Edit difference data
************

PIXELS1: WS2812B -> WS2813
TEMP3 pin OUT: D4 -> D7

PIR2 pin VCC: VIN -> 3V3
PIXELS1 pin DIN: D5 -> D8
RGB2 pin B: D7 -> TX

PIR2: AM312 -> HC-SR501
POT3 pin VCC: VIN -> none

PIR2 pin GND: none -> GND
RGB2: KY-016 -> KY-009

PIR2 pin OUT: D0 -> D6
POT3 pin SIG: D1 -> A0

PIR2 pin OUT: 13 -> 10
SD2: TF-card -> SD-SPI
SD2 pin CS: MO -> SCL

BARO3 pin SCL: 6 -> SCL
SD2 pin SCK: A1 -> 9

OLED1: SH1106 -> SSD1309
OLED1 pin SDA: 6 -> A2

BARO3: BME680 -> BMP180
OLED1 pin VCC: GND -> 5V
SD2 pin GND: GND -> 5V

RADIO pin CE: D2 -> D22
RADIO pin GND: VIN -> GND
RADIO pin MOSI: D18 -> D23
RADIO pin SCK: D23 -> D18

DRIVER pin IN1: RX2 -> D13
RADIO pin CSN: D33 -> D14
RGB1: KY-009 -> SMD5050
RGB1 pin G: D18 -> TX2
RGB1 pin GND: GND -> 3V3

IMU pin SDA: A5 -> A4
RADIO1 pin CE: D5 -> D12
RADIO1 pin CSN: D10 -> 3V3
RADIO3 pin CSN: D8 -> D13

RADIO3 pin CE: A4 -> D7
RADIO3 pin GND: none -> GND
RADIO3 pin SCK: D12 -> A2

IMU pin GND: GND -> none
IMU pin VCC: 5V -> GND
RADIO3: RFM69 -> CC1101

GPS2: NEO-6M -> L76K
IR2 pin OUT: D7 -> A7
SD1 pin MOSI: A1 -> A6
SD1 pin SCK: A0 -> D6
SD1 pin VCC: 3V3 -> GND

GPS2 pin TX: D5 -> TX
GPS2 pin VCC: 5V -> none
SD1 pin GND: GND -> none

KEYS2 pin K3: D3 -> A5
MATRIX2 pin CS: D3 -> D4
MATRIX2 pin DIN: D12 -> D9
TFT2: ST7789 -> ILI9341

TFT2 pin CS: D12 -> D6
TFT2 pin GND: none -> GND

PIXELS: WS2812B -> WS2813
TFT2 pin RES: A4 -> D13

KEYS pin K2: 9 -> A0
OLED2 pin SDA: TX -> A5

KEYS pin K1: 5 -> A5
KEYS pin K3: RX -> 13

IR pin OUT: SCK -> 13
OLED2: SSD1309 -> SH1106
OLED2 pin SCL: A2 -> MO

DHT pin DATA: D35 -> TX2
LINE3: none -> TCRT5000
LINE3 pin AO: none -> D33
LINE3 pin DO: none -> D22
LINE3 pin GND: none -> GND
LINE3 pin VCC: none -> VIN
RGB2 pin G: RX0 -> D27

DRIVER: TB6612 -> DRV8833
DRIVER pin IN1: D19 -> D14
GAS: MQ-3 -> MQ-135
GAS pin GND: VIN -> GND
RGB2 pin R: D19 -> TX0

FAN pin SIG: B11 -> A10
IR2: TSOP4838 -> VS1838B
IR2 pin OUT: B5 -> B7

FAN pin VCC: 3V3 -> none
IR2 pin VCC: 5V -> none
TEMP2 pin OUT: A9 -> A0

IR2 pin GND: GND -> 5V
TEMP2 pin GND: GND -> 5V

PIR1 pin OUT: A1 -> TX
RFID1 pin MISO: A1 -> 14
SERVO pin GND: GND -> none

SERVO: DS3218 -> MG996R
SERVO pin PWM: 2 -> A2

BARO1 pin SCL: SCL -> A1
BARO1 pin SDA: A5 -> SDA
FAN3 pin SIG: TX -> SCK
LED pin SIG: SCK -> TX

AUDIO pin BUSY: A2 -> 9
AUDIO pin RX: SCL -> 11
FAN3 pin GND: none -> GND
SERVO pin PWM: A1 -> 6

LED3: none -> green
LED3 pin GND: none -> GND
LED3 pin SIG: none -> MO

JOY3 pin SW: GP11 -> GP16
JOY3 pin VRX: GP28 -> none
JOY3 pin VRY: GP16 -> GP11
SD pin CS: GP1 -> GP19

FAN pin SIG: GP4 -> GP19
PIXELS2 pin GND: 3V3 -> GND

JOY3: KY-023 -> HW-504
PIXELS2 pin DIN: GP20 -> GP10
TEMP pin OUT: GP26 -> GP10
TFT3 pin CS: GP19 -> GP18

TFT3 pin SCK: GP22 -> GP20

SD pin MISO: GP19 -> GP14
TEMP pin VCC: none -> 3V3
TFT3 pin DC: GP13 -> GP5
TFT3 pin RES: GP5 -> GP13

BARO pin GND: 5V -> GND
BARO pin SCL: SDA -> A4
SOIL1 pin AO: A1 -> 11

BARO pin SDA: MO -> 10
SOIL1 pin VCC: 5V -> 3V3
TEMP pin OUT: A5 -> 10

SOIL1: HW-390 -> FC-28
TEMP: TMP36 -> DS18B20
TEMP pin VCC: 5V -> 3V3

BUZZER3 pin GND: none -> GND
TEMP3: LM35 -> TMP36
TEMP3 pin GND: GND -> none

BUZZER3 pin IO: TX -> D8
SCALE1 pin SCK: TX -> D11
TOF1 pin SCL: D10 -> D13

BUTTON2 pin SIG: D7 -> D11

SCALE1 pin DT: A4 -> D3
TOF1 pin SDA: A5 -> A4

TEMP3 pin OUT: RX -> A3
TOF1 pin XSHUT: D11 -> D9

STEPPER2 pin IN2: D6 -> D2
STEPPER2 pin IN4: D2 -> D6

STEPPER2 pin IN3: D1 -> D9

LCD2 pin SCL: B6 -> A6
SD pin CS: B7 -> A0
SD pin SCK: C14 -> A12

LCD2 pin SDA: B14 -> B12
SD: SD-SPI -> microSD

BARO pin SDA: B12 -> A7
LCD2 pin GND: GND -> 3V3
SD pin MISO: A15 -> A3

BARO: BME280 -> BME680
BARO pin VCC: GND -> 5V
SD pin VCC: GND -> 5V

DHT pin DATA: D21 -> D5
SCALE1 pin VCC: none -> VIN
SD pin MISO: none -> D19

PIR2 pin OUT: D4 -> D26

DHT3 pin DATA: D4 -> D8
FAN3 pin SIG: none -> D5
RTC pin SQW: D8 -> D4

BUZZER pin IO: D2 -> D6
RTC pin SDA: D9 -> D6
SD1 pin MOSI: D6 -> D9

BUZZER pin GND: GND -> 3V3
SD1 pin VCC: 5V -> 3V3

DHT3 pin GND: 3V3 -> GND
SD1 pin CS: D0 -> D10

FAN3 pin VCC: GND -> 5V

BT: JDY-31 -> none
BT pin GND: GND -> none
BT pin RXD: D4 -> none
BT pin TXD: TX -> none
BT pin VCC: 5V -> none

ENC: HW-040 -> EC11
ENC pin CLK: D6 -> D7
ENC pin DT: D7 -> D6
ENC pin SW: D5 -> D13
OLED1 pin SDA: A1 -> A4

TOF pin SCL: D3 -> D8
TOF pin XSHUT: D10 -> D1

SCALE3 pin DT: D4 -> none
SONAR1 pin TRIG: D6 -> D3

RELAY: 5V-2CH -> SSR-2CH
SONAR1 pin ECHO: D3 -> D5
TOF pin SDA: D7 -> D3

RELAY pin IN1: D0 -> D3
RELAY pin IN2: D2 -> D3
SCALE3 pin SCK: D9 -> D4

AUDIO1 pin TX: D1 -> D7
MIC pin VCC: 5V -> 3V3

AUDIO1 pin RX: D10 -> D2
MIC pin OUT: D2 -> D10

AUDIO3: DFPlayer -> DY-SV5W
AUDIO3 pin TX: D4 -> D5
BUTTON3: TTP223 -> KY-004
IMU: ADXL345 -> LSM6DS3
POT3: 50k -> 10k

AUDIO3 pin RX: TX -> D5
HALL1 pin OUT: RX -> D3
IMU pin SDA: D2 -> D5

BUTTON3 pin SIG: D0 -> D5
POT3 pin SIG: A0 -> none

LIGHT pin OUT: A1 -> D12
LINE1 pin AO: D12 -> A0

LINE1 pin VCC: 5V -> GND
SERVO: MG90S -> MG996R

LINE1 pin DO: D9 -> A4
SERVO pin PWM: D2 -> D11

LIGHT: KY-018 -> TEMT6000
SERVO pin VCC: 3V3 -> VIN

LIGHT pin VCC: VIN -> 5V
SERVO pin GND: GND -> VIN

************

What is expected: Look above for the line that contains "JOY3 pin SW: GP11 -> GP16". Starting there, transcribe every line exactly until you have copied the line that contains "BUZZER3 pin IO: TX -> D8".

Response:
JOY3 pin SW: GP11 -> GP16
JOY3 pin VRX: GP28 -> none
JOY3 pin VRY: GP16 -> GP11
SD pin CS: GP1 -> GP19

FAN pin SIG: GP4 -> GP19
PIXELS2 pin GND: 3V3 -> GND

JOY3: KY-023 -> HW-504
PIXELS2 pin DIN: GP20 -> GP10
TEMP pin OUT: GP26 -> GP10
TFT3 pin CS: GP19 -> GP18

TFT3 pin SCK: GP22 -> GP20

SD pin MISO: GP19 -> GP14
TEMP pin VCC: none -> 3V3
TFT3 pin DC: GP13 -> GP5
TFT3 pin RES: GP5 -> GP13

BARO pin GND: 5V -> GND
BARO pin SCL: SDA -> A4
SOIL1 pin AO: A1 -> 11

BARO pin SDA: MO -> 10
SOIL1 pin VCC: 5V -> 3V3
TEMP pin OUT: A5 -> 10

SOIL1: HW-390 -> FC-28
TEMP: TMP36 -> DS18B20
TEMP pin VCC: 5V -> 3V3

BUZZER3 pin GND: none -> GND
TEMP3: LM35 -> TMP36
TEMP3 pin GND: GND -> none

BUZZER3 pin IO: TX -> D8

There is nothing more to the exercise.